*WHAT THE TASK REQUIRES*:
There is one span to output from the data below: the lines starting at the line with "[154,539,217,603]" and ending at the line with "[690,357,738,455]". Output it exactly, ends included, nothing more.

*EXERCISE DATA*:
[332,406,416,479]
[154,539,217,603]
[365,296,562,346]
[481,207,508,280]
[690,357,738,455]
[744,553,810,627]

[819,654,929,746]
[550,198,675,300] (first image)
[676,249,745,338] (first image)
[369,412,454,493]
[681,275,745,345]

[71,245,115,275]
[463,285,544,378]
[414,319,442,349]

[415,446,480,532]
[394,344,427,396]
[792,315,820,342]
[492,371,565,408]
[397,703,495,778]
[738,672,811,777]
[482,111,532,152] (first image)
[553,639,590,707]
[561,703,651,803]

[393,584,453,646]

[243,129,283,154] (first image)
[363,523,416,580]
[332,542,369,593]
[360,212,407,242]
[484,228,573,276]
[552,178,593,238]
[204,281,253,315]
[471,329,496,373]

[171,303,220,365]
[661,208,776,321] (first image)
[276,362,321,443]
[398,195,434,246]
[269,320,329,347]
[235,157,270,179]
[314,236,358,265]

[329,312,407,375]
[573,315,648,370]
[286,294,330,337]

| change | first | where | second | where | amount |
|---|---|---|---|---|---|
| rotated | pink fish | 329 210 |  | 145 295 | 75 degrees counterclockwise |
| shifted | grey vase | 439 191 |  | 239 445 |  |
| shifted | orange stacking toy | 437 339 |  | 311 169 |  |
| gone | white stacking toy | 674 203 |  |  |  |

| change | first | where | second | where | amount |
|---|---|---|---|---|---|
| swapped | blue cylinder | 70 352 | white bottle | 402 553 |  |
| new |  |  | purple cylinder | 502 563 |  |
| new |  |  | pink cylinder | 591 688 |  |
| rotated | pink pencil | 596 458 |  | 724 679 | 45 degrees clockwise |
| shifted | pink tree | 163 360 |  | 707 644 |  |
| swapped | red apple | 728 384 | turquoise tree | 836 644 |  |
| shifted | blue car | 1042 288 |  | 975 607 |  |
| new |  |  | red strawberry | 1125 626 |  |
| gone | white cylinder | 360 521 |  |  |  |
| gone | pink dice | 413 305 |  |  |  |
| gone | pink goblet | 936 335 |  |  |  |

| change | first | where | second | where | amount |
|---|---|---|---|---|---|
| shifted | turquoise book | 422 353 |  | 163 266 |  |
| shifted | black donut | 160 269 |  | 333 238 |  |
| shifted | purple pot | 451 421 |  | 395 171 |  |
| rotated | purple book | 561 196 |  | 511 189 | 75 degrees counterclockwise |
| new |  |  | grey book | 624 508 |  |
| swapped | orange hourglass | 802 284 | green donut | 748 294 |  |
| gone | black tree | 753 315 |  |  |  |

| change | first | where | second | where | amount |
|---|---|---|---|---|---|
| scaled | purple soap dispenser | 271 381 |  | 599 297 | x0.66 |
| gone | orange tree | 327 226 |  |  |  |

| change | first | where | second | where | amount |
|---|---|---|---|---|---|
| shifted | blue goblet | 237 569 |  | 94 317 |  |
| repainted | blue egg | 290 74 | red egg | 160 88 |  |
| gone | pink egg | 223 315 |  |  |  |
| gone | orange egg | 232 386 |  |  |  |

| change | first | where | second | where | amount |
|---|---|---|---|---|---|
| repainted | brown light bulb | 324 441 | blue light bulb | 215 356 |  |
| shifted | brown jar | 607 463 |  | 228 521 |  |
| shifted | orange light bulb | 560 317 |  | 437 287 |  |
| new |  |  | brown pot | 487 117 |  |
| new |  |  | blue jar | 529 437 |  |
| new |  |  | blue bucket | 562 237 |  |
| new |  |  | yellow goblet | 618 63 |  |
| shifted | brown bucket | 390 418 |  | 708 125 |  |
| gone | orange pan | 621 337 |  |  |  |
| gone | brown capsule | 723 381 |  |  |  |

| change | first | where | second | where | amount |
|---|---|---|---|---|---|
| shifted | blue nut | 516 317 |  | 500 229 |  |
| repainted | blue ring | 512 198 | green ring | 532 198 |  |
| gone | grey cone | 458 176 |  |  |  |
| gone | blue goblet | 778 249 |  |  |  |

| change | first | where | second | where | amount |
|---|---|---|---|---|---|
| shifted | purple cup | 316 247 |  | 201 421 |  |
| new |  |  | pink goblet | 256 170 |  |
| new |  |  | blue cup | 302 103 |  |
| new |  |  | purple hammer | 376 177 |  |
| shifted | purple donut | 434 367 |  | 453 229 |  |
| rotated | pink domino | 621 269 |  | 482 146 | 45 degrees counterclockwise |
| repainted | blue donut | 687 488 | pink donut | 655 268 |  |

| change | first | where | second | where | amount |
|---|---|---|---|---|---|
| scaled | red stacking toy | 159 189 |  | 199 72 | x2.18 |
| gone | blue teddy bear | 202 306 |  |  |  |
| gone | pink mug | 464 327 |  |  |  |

*OUTPUT FOR THIS EXERCISE*:
[154,539,217,603]
[365,296,562,346]
[481,207,508,280]
[690,357,738,455]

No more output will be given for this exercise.